Work order
Your task is to copy the stretch of lines in the records below that begins with the line containing "R7: 1.5k (+9V, NET12) -> none" and ends with the line containing "T2: PMOS BS250", exactly as written, with nothing added.

Extracted data
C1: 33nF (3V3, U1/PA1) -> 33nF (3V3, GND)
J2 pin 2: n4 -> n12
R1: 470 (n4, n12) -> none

* * *

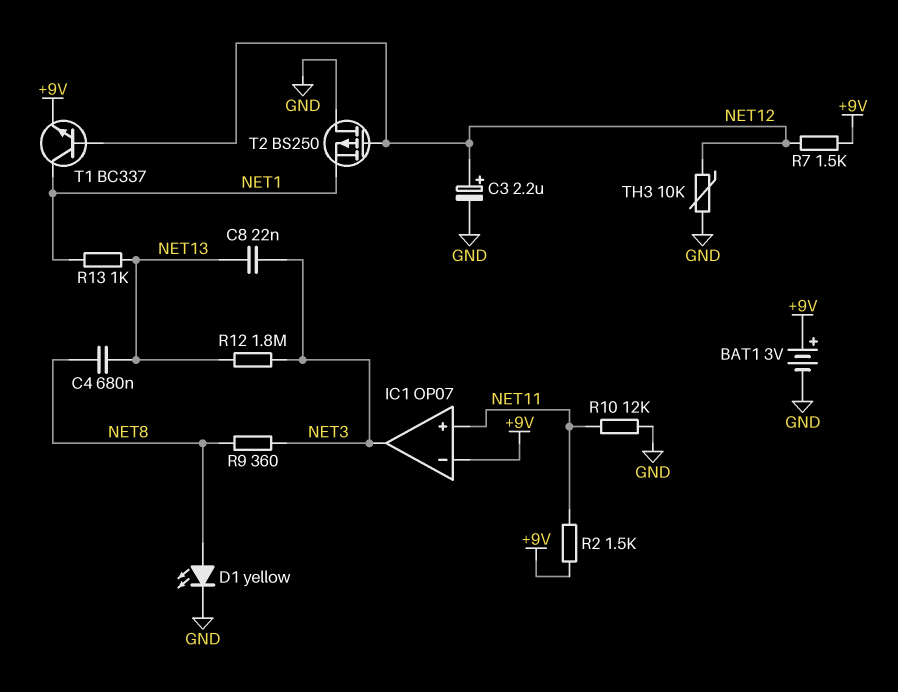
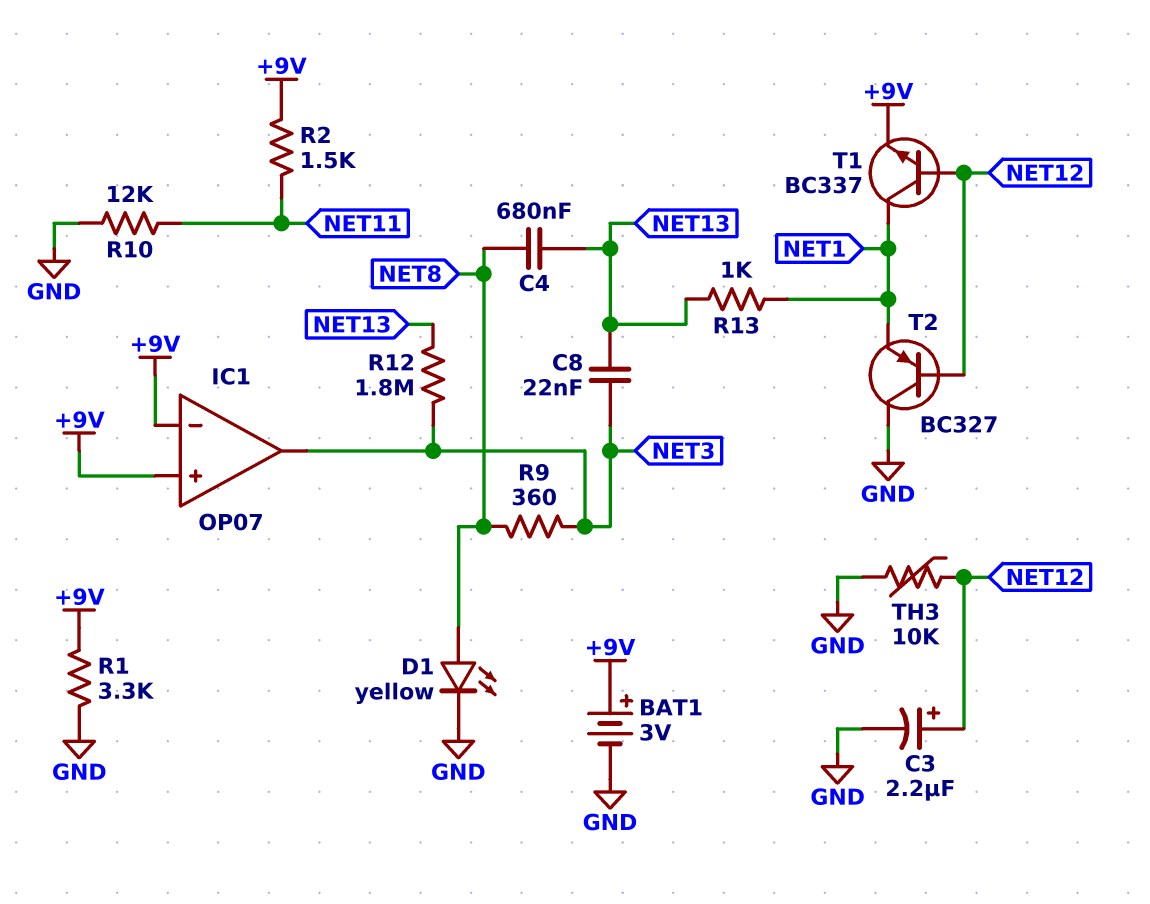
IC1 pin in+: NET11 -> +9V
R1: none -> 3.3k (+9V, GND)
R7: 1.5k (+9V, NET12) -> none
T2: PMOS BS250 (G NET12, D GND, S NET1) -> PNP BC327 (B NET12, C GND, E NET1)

Task output
R7: 1.5k (+9V, NET12) -> none
T2: PMOS BS250 (G NET12, D GND, S NET1) -> PNP BC327 (B NET12, C GND, E NET1)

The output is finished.